■ **Exercise**:
Repeat the lines of the listing below word for word, starting at the line that contains "purple square: moved 2 px right" and ending at the line that contains "brown arrow: rotated", with both of those lines included. Leave out the pictures.

■ **Exercise input**:
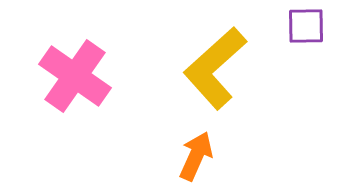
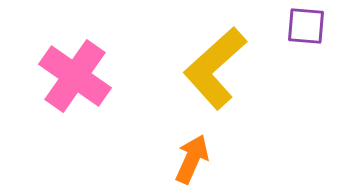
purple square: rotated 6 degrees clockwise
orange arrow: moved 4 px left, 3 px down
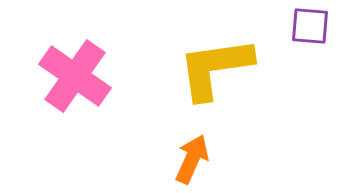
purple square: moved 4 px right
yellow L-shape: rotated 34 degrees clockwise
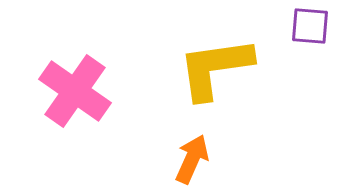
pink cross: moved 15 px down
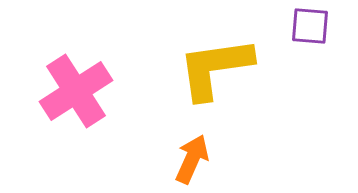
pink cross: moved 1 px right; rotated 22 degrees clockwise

--

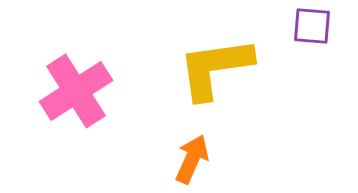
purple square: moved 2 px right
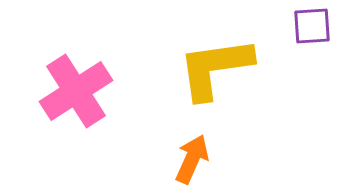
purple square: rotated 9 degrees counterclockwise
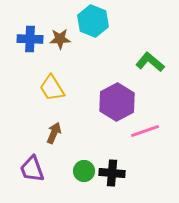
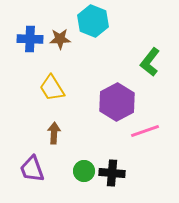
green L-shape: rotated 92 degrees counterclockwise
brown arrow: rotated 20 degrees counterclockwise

■ **Final result**:
purple square: moved 2 px right
purple square: rotated 9 degrees counterclockwise
green L-shape: rotated 92 degrees counterclockwise
brown arrow: rotated 20 degrees counterclockwise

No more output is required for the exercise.